* **Exercise objective**: Restate the entries below without a single change.

(Object matching data)
-------

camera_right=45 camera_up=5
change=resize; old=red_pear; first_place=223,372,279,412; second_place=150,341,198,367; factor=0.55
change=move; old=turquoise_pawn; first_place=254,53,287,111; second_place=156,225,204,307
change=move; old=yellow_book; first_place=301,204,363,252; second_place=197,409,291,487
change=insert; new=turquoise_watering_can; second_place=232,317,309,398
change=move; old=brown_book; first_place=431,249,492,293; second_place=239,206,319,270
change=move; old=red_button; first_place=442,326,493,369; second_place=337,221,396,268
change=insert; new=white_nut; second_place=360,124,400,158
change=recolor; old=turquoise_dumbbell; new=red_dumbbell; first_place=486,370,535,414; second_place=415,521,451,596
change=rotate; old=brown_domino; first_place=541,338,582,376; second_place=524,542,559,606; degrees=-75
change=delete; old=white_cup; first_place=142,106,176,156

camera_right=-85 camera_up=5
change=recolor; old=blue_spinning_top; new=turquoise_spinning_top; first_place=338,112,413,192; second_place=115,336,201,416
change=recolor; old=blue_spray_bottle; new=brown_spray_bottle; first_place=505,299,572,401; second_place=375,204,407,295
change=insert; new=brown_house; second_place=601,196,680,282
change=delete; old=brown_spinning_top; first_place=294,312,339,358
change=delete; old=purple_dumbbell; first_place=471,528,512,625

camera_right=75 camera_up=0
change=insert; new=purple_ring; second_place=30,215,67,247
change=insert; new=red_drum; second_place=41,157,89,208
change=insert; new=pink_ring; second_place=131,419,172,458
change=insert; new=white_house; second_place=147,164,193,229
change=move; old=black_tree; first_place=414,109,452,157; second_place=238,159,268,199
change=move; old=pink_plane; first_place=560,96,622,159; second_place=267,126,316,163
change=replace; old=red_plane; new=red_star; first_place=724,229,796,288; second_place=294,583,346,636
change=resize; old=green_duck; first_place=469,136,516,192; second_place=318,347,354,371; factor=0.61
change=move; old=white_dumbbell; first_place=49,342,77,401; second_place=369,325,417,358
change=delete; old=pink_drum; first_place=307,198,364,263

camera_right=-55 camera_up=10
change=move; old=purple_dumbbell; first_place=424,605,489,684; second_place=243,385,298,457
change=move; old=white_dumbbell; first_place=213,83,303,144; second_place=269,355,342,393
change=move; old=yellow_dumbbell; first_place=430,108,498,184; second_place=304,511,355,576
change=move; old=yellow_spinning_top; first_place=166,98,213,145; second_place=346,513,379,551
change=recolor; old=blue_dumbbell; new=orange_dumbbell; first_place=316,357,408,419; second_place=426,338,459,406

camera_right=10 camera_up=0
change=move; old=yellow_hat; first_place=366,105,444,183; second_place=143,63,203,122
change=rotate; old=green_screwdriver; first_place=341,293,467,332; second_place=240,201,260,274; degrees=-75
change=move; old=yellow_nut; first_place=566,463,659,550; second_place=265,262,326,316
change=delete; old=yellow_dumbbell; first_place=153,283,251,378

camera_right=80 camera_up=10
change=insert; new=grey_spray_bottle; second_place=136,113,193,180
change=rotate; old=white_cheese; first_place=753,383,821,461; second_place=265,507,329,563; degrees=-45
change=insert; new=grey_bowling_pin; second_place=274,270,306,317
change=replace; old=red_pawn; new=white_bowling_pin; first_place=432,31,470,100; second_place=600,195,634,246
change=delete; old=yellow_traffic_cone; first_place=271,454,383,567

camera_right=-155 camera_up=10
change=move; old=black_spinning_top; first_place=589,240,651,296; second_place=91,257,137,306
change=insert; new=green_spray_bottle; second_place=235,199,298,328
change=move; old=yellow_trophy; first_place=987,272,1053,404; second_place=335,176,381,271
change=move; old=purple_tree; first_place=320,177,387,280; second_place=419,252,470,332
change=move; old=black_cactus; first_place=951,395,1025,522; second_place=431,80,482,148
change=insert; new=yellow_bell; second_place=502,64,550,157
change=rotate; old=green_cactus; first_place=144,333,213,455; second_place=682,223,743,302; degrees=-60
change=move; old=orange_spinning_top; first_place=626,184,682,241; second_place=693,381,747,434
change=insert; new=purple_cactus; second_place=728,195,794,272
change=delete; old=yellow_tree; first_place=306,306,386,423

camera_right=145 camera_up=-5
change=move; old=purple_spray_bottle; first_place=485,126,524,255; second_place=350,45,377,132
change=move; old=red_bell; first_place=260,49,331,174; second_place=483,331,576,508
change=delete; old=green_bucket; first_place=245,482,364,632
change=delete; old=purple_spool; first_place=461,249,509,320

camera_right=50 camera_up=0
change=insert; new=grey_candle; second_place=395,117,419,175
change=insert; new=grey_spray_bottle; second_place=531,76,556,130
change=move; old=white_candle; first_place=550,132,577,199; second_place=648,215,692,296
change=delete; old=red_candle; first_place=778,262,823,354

-------

* **Your solution**:
camera_right=45 camera_up=5
change=resize; old=red_pear; first_place=223,372,279,412; second_place=150,341,198,367; factor=0.55
change=move; old=turquoise_pawn; first_place=254,53,287,111; second_place=156,225,204,307
change=move; old=yellow_book; first_place=301,204,363,252; second_place=197,409,291,487
change=insert; new=turquoise_watering_can; second_place=232,317,309,398
change=move; old=brown_book; first_place=431,249,492,293; second_place=239,206,319,270
change=move; old=red_button; first_place=442,326,493,369; second_place=337,221,396,268
change=insert; new=white_nut; second_place=360,124,400,158
change=recolor; old=turquoise_dumbbell; new=red_dumbbell; first_place=486,370,535,414; second_place=415,521,451,596
change=rotate; old=brown_domino; first_place=541,338,582,376; second_place=524,542,559,606; degrees=-75
change=delete; old=white_cup; first_place=142,106,176,156

camera_right=-85 camera_up=5
change=recolor; old=blue_spinning_top; new=turquoise_spinning_top; first_place=338,112,413,192; second_place=115,336,201,416
change=recolor; old=blue_spray_bottle; new=brown_spray_bottle; first_place=505,299,572,401; second_place=375,204,407,295
change=insert; new=brown_house; second_place=601,196,680,282
change=delete; old=brown_spinning_top; first_place=294,312,339,358
change=delete; old=purple_dumbbell; first_place=471,528,512,625

camera_right=75 camera_up=0
change=insert; new=purple_ring; second_place=30,215,67,247
change=insert; new=red_drum; second_place=41,157,89,208
change=insert; new=pink_ring; second_place=131,419,172,458
change=insert; new=white_house; second_place=147,164,193,229
change=move; old=black_tree; first_place=414,109,452,157; second_place=238,159,268,199
change=move; old=pink_plane; first_place=560,96,622,159; second_place=267,126,316,163
change=replace; old=red_plane; new=red_star; first_place=724,229,796,288; second_place=294,583,346,636
change=resize; old=green_duck; first_place=469,136,516,192; second_place=318,347,354,371; factor=0.61
change=move; old=white_dumbbell; first_place=49,342,77,401; second_place=369,325,417,358
change=delete; old=pink_drum; first_place=307,198,364,263

camera_right=-55 camera_up=10
change=move; old=purple_dumbbell; first_place=424,605,489,684; second_place=243,385,298,457
change=move; old=white_dumbbell; first_place=213,83,303,144; second_place=269,355,342,393
change=move; old=yellow_dumbbell; first_place=430,108,498,184; second_place=304,511,355,576
change=move; old=yellow_spinning_top; first_place=166,98,213,145; second_place=346,513,379,551
change=recolor; old=blue_dumbbell; new=orange_dumbbell; first_place=316,357,408,419; second_place=426,338,459,406

camera_right=10 camera_up=0
change=move; old=yellow_hat; first_place=366,105,444,183; second_place=143,63,203,122
change=rotate; old=green_screwdriver; first_place=341,293,467,332; second_place=240,201,260,274; degrees=-75
change=move; old=yellow_nut; first_place=566,463,659,550; second_place=265,262,326,316
change=delete; old=yellow_dumbbell; first_place=153,283,251,378

camera_right=80 camera_up=10
change=insert; new=grey_spray_bottle; second_place=136,113,193,180
change=rotate; old=white_cheese; first_place=753,383,821,461; second_place=265,507,329,563; degrees=-45
change=insert; new=grey_bowling_pin; second_place=274,270,306,317
change=replace; old=red_pawn; new=white_bowling_pin; first_place=432,31,470,100; second_place=600,195,634,246
change=delete; old=yellow_traffic_cone; first_place=271,454,383,567

camera_right=-155 camera_up=10
change=move; old=black_spinning_top; first_place=589,240,651,296; second_place=91,257,137,306
change=insert; new=green_spray_bottle; second_place=235,199,298,328
change=move; old=yellow_trophy; first_place=987,272,1053,404; second_place=335,176,381,271
change=move; old=purple_tree; first_place=320,177,387,280; second_place=419,252,470,332
change=move; old=black_cactus; first_place=951,395,1025,522; second_place=431,80,482,148
change=insert; new=yellow_bell; second_place=502,64,550,157
change=rotate; old=green_cactus; first_place=144,333,213,455; second_place=682,223,743,302; degrees=-60
change=move; old=orange_spinning_top; first_place=626,184,682,241; second_place=693,381,747,434
change=insert; new=purple_cactus; second_place=728,195,794,272
change=delete; old=yellow_tree; first_place=306,306,386,423

camera_right=145 camera_up=-5
change=move; old=purple_spray_bottle; first_place=485,126,524,255; second_place=350,45,377,132
change=move; old=red_bell; first_place=260,49,331,174; second_place=483,331,576,508
change=delete; old=green_bucket; first_place=245,482,364,632
change=delete; old=purple_spool; first_place=461,249,509,320

camera_right=50 camera_up=0
change=insert; new=grey_candle; second_place=395,117,419,175
change=insert; new=grey_spray_bottle; second_place=531,76,556,130
change=move; old=white_candle; first_place=550,132,577,199; second_place=648,215,692,296
change=delete; old=red_candle; first_place=778,262,823,354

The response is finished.